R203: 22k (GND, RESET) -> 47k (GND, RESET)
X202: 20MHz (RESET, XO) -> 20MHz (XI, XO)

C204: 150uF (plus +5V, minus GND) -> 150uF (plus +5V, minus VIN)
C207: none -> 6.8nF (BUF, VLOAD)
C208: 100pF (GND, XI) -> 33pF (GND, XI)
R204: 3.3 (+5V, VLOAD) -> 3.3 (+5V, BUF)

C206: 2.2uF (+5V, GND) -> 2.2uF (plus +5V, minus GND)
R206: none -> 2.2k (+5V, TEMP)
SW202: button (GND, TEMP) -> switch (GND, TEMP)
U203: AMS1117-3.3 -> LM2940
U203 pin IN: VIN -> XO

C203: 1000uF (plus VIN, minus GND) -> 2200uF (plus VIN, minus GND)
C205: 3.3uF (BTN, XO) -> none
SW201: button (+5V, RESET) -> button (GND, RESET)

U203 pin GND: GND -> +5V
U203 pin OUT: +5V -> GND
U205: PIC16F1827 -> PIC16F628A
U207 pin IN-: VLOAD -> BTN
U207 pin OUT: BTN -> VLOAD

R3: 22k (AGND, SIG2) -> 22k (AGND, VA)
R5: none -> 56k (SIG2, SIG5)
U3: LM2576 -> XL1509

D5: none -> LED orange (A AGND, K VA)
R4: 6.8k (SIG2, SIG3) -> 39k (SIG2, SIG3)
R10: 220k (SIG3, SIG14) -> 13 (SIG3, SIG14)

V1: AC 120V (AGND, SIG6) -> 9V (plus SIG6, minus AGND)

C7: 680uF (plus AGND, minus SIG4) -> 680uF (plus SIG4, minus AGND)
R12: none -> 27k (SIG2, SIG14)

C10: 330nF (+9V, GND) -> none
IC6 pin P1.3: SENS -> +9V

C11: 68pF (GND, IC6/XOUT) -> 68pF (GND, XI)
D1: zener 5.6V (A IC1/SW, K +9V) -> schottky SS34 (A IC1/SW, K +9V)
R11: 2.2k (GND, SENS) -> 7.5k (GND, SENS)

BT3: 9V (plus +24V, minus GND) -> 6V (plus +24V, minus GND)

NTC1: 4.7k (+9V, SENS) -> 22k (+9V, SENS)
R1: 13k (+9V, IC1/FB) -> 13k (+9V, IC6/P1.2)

────────────────

- **REQUIRED WORK**
Copy every line above exactly.

- **TASK RESPONSE**
R203: 22k (GND, RESET) -> 47k (GND, RESET)
X202: 20MHz (RESET, XO) -> 20MHz (XI, XO)

C204: 150uF (plus +5V, minus GND) -> 150uF (plus +5V, minus VIN)
C207: none -> 6.8nF (BUF, VLOAD)
C208: 100pF (GND, XI) -> 33pF (GND, XI)
R204: 3.3 (+5V, VLOAD) -> 3.3 (+5V, BUF)

C206: 2.2uF (+5V, GND) -> 2.2uF (plus +5V, minus GND)
R206: none -> 2.2k (+5V, TEMP)
SW202: button (GND, TEMP) -> switch (GND, TEMP)
U203: AMS1117-3.3 -> LM2940
U203 pin IN: VIN -> XO

C203: 1000uF (plus VIN, minus GND) -> 2200uF (plus VIN, minus GND)
C205: 3.3uF (BTN, XO) -> none
SW201: button (+5V, RESET) -> button (GND, RESET)

U203 pin GND: GND -> +5V
U203 pin OUT: +5V -> GND
U205: PIC16F1827 -> PIC16F628A
U207 pin IN-: VLOAD -> BTN
U207 pin OUT: BTN -> VLOAD

R3: 22k (AGND, SIG2) -> 22k (AGND, VA)
R5: none -> 56k (SIG2, SIG5)
U3: LM2576 -> XL1509

D5: none -> LED orange (A AGND, K VA)
R4: 6.8k (SIG2, SIG3) -> 39k (SIG2, SIG3)
R10: 220k (SIG3, SIG14) -> 13 (SIG3, SIG14)

V1: AC 120V (AGND, SIG6) -> 9V (plus SIG6, minus AGND)

C7: 680uF (plus AGND, minus SIG4) -> 680uF (plus SIG4, minus AGND)
R12: none -> 27k (SIG2, SIG14)

C10: 330nF (+9V, GND) -> none
IC6 pin P1.3: SENS -> +9V

C11: 68pF (GND, IC6/XOUT) -> 68pF (GND, XI)
D1: zener 5.6V (A IC1/SW, K +9V) -> schottky SS34 (A IC1/SW, K +9V)
R11: 2.2k (GND, SENS) -> 7.5k (GND, SENS)

BT3: 9V (plus +24V, minus GND) -> 6V (plus +24V, minus GND)

NTC1: 4.7k (+9V, SENS) -> 22k (+9V, SENS)
R1: 13k (+9V, IC1/FB) -> 13k (+9V, IC6/P1.2)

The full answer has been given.